DATA FOR PROCESSING -
▶
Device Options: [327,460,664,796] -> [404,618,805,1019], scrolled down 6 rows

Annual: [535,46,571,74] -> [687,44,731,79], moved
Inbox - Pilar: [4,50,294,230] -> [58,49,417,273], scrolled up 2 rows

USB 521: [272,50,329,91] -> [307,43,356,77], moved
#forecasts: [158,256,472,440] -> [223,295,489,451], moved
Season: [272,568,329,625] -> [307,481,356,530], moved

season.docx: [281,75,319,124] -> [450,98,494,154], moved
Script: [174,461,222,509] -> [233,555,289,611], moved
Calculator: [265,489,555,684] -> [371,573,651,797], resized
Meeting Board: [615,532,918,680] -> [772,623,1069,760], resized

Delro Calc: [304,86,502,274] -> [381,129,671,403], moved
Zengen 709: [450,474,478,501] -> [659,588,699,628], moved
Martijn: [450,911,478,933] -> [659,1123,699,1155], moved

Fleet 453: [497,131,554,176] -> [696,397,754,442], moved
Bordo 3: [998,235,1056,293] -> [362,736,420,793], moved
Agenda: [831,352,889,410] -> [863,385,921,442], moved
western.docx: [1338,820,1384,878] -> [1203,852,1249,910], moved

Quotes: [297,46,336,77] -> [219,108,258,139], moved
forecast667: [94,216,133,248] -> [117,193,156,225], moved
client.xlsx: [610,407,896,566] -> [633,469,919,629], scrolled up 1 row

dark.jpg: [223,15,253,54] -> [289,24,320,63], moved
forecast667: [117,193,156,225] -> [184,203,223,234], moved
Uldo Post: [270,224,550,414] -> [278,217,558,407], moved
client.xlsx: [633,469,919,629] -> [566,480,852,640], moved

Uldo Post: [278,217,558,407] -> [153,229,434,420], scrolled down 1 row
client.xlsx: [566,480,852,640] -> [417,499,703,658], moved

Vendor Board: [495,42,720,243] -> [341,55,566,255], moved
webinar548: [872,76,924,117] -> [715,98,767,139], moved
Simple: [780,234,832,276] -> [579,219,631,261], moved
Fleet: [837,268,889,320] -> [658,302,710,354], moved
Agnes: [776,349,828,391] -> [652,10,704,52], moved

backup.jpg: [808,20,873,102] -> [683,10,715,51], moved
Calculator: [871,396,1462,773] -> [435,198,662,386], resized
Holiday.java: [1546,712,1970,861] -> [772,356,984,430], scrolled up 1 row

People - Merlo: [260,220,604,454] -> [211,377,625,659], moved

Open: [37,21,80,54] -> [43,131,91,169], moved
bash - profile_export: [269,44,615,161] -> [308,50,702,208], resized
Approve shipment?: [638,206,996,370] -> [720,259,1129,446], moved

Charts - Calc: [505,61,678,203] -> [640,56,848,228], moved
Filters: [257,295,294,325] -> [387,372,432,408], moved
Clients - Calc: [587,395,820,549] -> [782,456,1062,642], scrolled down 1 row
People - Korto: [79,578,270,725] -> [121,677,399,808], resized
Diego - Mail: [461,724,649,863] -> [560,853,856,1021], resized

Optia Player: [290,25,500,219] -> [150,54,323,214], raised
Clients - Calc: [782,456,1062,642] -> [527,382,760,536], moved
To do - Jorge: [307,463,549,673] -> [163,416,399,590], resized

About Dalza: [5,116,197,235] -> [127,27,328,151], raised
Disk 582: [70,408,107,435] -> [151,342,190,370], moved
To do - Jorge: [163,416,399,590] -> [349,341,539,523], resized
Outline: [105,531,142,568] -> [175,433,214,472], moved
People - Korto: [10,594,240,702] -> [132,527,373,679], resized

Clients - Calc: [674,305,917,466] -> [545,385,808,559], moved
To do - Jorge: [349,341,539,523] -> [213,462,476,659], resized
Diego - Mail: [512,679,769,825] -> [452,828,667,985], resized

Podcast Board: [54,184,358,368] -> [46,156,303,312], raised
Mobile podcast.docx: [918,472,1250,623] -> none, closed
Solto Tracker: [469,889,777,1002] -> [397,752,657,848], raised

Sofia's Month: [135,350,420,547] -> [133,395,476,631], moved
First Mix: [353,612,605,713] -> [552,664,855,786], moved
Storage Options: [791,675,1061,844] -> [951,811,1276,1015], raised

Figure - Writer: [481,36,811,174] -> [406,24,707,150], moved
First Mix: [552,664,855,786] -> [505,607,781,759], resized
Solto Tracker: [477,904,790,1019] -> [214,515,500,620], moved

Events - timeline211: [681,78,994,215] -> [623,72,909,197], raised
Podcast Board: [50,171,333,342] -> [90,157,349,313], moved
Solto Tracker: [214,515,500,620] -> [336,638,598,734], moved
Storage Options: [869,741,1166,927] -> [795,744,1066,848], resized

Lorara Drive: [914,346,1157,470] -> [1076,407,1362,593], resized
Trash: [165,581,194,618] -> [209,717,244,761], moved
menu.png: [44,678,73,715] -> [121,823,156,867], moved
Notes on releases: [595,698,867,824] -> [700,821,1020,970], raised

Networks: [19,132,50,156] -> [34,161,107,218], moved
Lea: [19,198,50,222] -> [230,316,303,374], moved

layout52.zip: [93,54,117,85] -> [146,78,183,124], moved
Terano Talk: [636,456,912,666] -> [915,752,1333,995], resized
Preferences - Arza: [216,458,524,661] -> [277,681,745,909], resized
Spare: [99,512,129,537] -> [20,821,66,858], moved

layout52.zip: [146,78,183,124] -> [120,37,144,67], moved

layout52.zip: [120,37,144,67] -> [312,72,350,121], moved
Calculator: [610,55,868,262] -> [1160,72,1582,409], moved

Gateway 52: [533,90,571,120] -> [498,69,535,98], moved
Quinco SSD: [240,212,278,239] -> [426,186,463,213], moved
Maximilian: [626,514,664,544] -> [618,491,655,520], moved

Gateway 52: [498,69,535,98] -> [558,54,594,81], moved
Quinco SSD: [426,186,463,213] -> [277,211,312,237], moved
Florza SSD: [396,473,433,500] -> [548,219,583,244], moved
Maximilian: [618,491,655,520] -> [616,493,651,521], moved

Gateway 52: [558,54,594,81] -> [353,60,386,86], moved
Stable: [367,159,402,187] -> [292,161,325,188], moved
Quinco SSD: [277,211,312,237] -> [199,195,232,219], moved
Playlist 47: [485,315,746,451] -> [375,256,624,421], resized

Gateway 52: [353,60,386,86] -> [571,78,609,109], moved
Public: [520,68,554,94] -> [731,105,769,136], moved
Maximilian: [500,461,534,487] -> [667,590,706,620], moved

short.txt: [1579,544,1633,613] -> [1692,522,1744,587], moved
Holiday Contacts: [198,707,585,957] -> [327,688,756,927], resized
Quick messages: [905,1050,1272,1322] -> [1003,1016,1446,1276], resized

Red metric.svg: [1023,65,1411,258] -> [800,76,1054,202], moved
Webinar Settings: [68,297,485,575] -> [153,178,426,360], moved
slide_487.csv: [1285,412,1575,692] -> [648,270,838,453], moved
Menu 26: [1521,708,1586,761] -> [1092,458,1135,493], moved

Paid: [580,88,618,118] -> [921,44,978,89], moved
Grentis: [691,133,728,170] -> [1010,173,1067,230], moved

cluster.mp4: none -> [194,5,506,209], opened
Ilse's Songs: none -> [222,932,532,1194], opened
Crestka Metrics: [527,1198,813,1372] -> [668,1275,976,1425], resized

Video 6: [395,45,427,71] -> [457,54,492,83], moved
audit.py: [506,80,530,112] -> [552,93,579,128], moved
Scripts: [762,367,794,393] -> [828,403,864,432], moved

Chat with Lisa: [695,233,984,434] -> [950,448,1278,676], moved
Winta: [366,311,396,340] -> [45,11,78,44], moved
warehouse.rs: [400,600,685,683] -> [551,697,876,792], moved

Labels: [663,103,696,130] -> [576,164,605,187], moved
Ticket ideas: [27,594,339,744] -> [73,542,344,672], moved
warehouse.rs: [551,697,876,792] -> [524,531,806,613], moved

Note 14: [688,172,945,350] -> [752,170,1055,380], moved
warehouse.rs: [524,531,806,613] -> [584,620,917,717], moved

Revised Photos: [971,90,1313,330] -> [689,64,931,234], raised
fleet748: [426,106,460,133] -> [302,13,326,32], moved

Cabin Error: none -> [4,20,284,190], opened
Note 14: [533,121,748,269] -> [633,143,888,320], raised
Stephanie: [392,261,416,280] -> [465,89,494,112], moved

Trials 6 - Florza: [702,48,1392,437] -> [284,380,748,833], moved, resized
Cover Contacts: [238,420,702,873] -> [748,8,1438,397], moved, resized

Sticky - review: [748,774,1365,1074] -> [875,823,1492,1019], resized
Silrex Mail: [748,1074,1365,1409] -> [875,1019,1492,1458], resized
◀
EXERCISE OBJECTIVE - Every line of the records containing the word "warehouse" must appear in the answer.

SOLUTION TO THIS EXERCISE -
warehouse.rs: [400,600,685,683] -> [551,697,876,792], moved
warehouse.rs: [551,697,876,792] -> [524,531,806,613], moved
warehouse.rs: [524,531,806,613] -> [584,620,917,717], moved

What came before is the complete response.